### Task to carry out
Within this listing, how many lines include the word "grey"? Only the number should be given.

### Input data
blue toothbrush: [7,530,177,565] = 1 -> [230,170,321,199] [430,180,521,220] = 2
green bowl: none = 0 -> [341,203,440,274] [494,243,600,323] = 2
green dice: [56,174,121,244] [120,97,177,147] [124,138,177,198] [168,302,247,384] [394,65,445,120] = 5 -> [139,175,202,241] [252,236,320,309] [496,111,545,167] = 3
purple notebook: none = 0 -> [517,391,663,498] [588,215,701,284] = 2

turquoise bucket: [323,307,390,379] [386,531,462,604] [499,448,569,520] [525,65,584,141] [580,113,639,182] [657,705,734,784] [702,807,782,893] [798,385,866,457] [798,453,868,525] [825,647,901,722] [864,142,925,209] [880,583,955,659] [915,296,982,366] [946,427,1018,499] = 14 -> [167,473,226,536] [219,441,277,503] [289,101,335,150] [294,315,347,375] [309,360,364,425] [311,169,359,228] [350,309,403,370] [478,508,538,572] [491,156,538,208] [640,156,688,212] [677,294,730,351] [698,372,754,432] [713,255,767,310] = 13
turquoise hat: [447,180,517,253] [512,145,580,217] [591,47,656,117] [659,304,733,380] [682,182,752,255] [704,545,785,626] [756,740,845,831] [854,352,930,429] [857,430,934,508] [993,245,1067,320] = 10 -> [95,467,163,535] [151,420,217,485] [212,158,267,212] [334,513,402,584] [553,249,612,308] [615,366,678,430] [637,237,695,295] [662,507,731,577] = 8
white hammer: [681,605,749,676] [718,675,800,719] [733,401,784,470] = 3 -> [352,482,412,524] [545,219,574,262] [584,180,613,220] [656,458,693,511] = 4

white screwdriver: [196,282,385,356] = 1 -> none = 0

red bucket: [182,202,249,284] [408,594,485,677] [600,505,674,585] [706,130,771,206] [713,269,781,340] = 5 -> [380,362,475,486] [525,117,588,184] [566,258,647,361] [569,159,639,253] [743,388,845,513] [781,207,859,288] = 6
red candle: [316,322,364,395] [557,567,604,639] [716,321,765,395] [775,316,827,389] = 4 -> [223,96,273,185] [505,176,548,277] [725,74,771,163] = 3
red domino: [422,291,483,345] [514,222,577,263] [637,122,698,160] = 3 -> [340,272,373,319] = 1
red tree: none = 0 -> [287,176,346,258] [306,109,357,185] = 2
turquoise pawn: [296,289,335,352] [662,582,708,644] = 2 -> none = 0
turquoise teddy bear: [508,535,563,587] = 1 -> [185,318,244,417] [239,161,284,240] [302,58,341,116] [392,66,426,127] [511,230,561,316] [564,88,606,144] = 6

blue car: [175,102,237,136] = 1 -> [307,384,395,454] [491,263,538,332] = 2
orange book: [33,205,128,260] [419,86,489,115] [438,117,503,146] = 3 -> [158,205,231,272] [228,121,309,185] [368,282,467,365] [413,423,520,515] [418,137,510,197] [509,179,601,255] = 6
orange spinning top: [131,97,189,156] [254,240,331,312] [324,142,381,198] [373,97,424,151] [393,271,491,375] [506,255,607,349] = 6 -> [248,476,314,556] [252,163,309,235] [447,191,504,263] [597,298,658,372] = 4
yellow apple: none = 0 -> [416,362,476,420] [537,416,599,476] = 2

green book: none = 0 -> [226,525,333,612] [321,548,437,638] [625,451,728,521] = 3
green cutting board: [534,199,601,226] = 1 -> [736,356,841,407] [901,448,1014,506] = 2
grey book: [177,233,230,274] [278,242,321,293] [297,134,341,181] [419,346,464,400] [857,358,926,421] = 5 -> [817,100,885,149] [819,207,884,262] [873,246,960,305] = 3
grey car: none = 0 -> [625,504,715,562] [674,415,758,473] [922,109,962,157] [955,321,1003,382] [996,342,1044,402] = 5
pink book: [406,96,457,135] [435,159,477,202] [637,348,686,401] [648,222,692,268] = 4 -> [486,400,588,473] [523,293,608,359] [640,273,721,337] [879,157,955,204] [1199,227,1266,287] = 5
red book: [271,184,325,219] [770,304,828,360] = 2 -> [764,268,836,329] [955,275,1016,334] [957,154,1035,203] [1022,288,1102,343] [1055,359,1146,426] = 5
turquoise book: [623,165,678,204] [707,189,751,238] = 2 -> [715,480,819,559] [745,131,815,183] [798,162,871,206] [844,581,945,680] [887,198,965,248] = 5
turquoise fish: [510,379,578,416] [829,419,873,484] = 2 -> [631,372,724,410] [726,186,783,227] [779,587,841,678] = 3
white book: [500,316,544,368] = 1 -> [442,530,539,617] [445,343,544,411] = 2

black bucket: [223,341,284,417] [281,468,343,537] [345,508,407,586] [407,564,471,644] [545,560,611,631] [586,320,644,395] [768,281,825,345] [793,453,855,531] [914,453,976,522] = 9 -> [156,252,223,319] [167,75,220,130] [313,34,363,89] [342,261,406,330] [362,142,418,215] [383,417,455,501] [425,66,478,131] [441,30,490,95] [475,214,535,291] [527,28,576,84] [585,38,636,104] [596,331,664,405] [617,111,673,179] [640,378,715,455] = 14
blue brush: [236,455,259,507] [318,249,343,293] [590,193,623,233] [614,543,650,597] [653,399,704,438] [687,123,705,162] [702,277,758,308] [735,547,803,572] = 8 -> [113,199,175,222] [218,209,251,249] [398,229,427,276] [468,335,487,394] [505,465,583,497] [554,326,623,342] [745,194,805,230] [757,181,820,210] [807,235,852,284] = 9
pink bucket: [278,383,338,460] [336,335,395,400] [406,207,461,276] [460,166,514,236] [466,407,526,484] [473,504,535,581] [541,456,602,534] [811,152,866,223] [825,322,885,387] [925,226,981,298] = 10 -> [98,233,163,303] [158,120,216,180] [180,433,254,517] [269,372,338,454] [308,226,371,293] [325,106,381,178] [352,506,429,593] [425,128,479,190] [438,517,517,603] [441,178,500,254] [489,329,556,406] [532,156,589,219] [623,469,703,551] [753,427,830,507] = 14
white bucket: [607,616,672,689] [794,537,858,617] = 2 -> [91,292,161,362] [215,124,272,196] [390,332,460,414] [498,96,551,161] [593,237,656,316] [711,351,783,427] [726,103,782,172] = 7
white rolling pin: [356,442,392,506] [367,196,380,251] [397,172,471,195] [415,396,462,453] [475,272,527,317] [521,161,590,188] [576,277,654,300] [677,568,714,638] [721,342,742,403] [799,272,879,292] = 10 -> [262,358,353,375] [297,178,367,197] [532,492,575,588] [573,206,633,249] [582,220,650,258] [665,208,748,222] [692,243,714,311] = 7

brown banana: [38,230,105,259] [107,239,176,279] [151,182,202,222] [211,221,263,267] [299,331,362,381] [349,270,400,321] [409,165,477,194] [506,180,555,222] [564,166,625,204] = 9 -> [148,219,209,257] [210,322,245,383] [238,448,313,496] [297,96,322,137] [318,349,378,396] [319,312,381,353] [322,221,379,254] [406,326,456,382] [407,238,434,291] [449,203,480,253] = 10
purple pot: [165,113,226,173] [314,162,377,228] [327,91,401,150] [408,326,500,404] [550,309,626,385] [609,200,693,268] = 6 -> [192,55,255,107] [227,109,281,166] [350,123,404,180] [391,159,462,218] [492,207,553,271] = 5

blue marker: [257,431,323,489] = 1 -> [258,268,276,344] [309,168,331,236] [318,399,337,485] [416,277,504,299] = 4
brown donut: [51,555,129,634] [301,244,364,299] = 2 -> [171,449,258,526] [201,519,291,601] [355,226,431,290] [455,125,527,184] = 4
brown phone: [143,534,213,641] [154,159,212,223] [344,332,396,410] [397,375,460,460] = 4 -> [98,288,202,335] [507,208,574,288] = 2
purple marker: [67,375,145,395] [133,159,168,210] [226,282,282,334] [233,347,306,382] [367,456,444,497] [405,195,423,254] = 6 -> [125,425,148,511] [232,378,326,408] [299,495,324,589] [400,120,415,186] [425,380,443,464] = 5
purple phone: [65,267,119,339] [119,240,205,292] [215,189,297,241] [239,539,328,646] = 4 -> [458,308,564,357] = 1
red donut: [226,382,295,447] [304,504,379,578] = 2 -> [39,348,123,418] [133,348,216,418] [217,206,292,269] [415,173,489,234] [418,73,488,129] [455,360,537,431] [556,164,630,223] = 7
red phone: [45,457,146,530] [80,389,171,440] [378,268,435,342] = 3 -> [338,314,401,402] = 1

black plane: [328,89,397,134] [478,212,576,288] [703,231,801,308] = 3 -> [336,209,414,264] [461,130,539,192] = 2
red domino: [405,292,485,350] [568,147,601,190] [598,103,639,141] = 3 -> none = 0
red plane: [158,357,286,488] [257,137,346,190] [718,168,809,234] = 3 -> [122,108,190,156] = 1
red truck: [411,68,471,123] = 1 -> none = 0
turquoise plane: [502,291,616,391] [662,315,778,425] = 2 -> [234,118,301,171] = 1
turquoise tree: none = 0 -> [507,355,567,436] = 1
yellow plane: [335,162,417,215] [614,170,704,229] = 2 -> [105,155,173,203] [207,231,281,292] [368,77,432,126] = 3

### Written response
2